_Work order_
When you reach the line in the data below that contains "yellow triangle: (98, 42)", please start repeating lines exactly, and stop after the line that contains "pink square: (55, 98) -> (99, 109), moved", repeating nothing else.

--- The input Enclosed Below ---

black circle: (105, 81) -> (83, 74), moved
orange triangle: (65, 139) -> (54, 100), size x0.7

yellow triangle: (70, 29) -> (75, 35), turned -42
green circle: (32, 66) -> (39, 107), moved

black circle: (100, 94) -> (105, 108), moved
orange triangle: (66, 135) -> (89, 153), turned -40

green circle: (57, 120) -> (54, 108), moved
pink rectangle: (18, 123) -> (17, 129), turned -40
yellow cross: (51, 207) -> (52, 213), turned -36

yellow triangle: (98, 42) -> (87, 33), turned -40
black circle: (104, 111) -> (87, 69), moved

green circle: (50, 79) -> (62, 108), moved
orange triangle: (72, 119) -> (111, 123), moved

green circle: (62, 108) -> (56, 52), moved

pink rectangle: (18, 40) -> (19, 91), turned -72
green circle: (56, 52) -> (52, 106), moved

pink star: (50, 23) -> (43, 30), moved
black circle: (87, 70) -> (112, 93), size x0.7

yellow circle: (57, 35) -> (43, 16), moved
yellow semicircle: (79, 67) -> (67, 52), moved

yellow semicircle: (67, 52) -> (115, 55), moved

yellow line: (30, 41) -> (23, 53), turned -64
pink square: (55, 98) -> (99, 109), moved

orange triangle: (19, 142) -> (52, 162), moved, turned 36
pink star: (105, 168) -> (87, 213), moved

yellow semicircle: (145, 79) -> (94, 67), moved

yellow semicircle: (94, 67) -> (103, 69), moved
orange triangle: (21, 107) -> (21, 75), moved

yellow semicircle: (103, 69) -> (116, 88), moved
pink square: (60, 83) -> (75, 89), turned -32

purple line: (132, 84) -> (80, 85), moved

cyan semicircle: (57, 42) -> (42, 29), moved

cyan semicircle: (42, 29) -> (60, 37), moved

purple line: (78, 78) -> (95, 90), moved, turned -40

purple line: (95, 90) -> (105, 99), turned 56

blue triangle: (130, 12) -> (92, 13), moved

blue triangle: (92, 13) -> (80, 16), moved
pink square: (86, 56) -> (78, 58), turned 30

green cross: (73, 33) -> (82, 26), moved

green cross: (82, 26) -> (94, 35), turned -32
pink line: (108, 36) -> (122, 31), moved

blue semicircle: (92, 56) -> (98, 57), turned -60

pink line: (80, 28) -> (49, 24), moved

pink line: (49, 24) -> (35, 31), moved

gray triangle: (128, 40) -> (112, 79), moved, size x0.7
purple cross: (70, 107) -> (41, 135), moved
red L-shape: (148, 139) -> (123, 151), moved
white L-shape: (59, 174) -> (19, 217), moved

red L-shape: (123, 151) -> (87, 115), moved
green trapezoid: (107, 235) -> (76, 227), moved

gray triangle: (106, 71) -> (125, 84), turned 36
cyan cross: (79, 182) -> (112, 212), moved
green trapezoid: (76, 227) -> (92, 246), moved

--- End of Enclosed The input ---
--- The input Enclosed Below ---

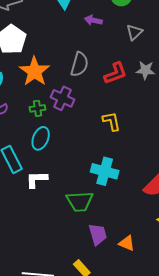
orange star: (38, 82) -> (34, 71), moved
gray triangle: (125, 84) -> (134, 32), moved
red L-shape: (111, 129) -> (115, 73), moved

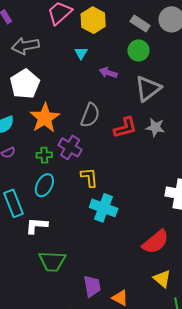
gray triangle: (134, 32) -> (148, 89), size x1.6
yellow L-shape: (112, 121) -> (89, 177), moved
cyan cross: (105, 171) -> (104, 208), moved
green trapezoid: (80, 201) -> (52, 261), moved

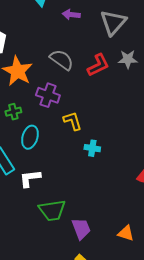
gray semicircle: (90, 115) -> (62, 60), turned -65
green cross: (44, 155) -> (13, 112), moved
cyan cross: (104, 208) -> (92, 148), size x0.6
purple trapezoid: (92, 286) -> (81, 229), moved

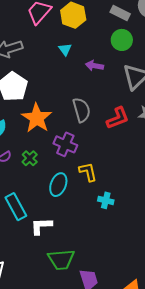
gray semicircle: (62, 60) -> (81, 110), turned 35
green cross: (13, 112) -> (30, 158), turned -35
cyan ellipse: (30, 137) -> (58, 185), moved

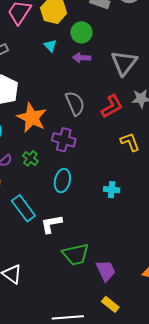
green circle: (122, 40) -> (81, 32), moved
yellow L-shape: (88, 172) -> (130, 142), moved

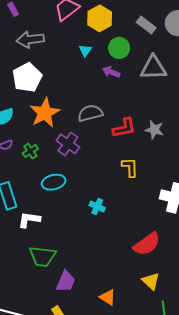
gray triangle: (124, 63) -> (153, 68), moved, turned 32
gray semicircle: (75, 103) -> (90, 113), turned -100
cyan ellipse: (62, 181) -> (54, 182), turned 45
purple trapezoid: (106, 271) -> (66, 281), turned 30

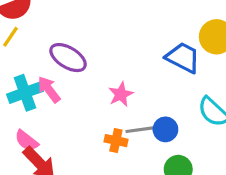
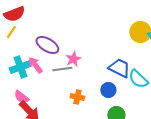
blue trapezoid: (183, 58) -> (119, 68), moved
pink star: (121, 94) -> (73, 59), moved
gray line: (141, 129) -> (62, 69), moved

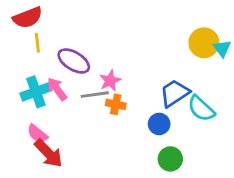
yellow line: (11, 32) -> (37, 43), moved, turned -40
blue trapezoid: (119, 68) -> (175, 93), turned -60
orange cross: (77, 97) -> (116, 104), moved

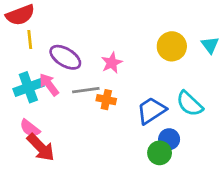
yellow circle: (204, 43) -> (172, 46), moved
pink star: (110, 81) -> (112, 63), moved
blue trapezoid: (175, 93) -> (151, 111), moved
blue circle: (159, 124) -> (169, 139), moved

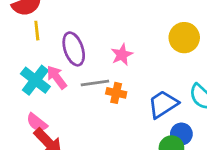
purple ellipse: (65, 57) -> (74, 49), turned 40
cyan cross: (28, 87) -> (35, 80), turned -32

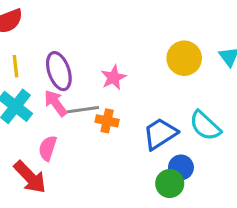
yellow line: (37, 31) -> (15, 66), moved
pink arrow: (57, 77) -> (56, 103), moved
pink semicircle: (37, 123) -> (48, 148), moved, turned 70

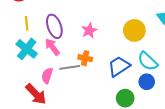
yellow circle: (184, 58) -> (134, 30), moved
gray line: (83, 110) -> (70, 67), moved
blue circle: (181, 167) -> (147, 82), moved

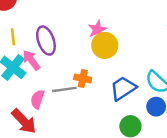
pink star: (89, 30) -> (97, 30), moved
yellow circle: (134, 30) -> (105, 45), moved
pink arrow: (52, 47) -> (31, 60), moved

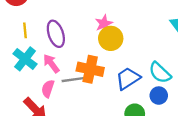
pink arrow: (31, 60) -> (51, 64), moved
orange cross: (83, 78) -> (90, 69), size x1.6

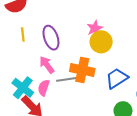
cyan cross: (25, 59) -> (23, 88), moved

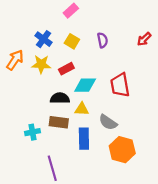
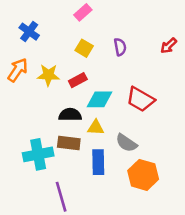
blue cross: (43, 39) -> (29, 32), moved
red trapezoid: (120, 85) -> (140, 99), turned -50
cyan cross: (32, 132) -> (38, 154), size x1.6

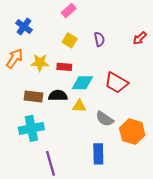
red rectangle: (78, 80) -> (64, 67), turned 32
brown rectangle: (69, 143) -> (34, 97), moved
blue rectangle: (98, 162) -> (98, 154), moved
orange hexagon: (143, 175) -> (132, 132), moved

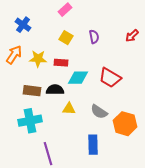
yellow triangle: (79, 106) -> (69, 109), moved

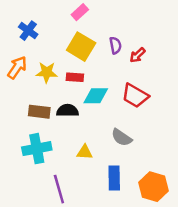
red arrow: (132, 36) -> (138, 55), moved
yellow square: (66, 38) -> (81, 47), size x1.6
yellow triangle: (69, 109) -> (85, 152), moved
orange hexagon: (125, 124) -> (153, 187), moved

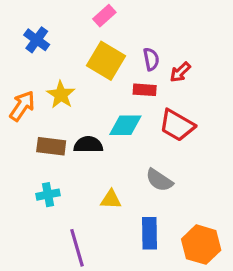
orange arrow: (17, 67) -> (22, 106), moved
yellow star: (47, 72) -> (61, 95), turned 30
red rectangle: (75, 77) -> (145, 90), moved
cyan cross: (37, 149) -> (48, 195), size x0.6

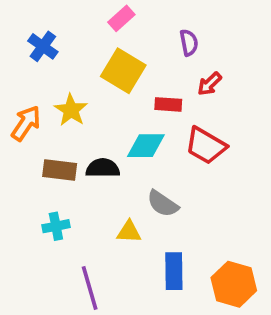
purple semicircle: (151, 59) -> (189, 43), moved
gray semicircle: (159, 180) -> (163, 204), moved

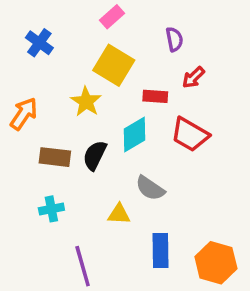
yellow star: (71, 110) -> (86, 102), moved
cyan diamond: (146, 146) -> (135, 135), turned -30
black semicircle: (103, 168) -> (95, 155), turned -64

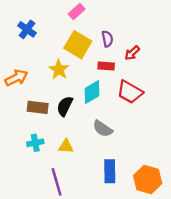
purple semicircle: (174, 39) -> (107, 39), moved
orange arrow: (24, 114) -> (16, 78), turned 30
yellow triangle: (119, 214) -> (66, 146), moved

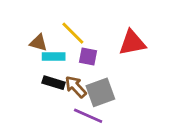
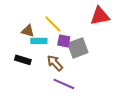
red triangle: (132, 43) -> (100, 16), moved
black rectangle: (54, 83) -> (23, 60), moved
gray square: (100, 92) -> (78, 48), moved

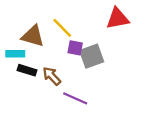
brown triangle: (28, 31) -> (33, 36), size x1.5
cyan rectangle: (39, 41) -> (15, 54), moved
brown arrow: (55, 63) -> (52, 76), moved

--- End of Enclosed The input ---

_Result_
yellow triangle: (98, 42) -> (87, 33), turned -40
black circle: (104, 111) -> (87, 69), moved

green circle: (50, 79) -> (62, 108), moved
orange triangle: (72, 119) -> (111, 123), moved

green circle: (62, 108) -> (56, 52), moved

pink rectangle: (18, 40) -> (19, 91), turned -72
green circle: (56, 52) -> (52, 106), moved

pink star: (50, 23) -> (43, 30), moved
black circle: (87, 70) -> (112, 93), size x0.7

yellow circle: (57, 35) -> (43, 16), moved
yellow semicircle: (79, 67) -> (67, 52), moved

yellow semicircle: (67, 52) -> (115, 55), moved

yellow line: (30, 41) -> (23, 53), turned -64
pink square: (55, 98) -> (99, 109), moved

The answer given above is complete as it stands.